◆ **Supplied records**
■ ■ ■ ■ ■

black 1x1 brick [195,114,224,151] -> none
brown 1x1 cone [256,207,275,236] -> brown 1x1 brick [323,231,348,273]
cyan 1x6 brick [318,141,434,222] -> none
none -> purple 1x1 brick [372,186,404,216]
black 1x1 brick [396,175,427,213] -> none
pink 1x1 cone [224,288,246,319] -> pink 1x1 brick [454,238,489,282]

■ ■ ■ ■ ■

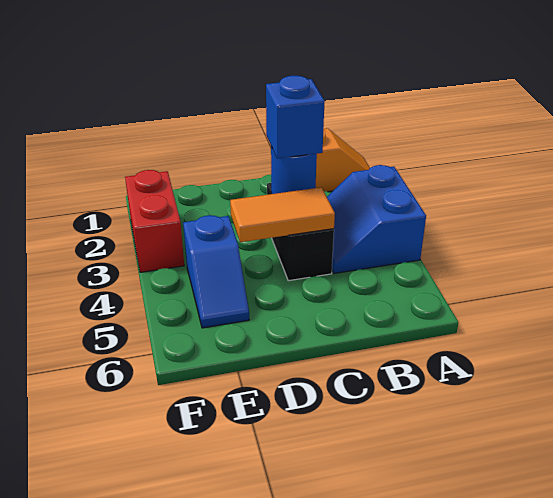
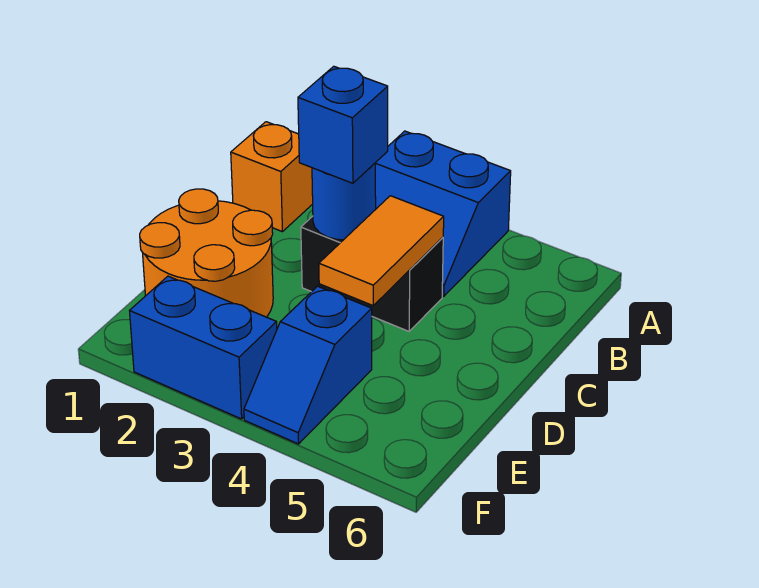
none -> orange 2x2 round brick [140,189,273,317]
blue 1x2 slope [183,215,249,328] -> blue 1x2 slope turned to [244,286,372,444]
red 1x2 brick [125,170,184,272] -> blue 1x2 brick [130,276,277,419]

■ ■ ■ ■ ■

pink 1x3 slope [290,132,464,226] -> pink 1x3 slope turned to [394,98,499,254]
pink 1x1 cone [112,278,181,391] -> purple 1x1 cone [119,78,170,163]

■ ■ ■ ■ ■

◆ **About this task**
Take the line above containing "pink 1x3 slope [290,132,464,226]", the line containing "pink 1x1 cone [112,278,181,391]", and all lines in between, and copy them exactly without anything else.

◆ **Solution for this problem**
pink 1x3 slope [290,132,464,226] -> pink 1x3 slope turned to [394,98,499,254]
pink 1x1 cone [112,278,181,391] -> purple 1x1 cone [119,78,170,163]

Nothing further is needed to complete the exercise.